(Coordinate-based object records)

···

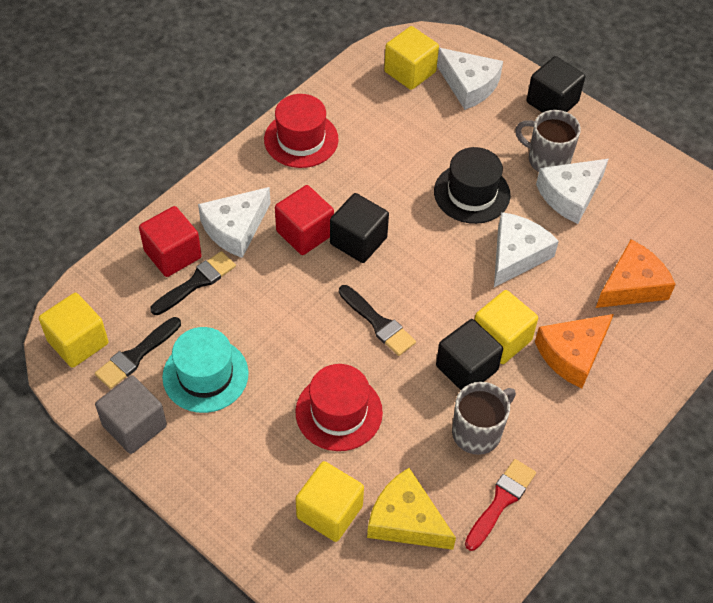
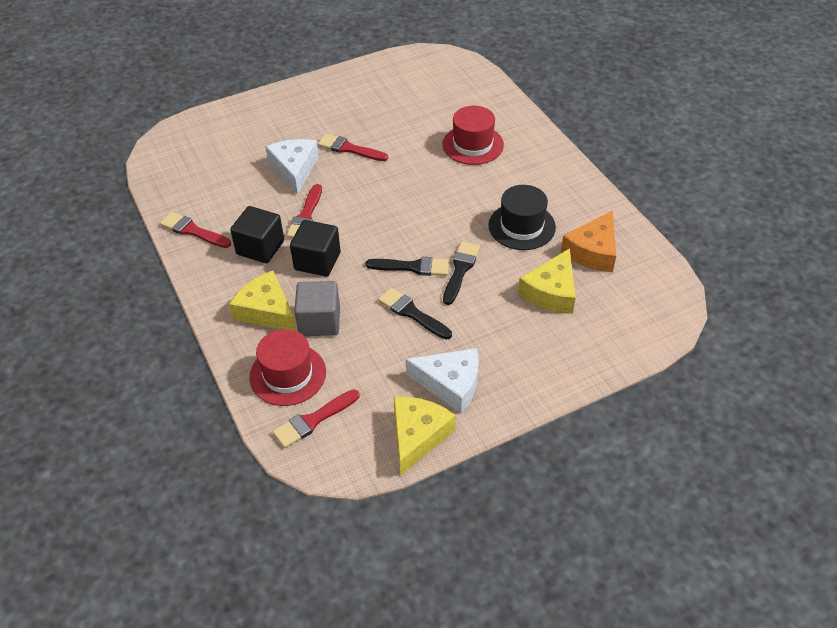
black cube: 3 -> 2
grey mug: 2 -> 0
orange cheese: 2 -> 1
red brush: 1 -> 4
red cube: 2 -> 0
turquoise hat: 1 -> 0
white cheese: 4 -> 2
yellow cheese: 1 -> 3
yellow cube: 4 -> 0

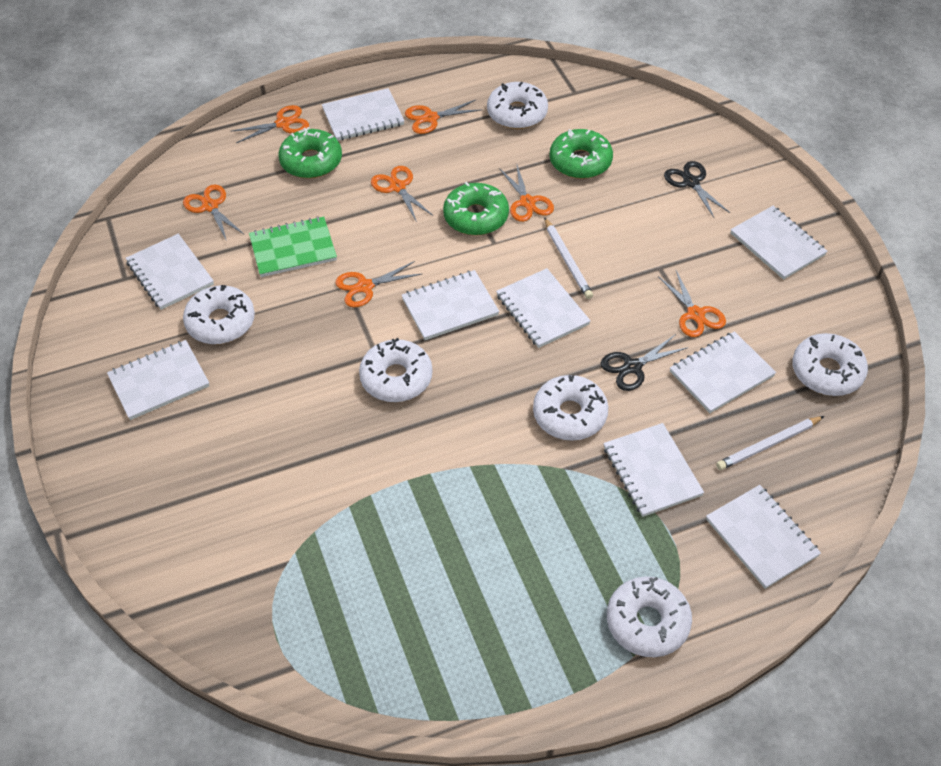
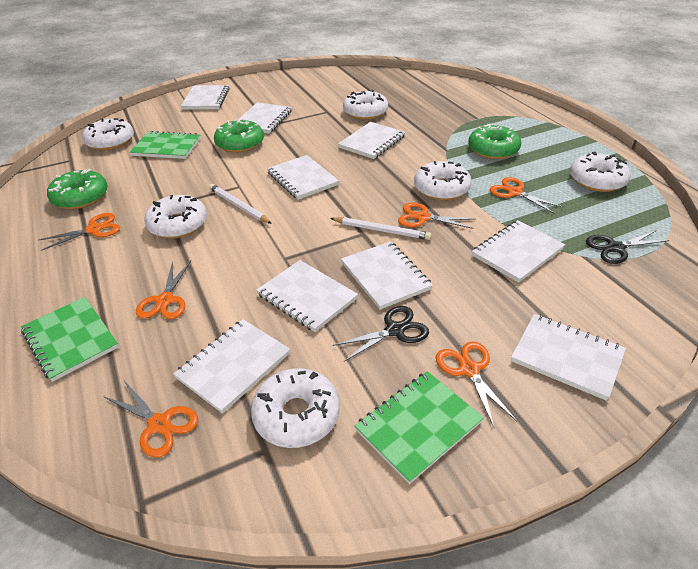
green notebook: 1 -> 3
orange scissors: 7 -> 6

···

Could you write out the records exactly while omitting every picture?

**YOUR SOLUTION**
black cube: 3 -> 2
grey mug: 2 -> 0
orange cheese: 2 -> 1
red brush: 1 -> 4
red cube: 2 -> 0
turquoise hat: 1 -> 0
white cheese: 4 -> 2
yellow cheese: 1 -> 3
yellow cube: 4 -> 0

green notebook: 1 -> 3
orange scissors: 7 -> 6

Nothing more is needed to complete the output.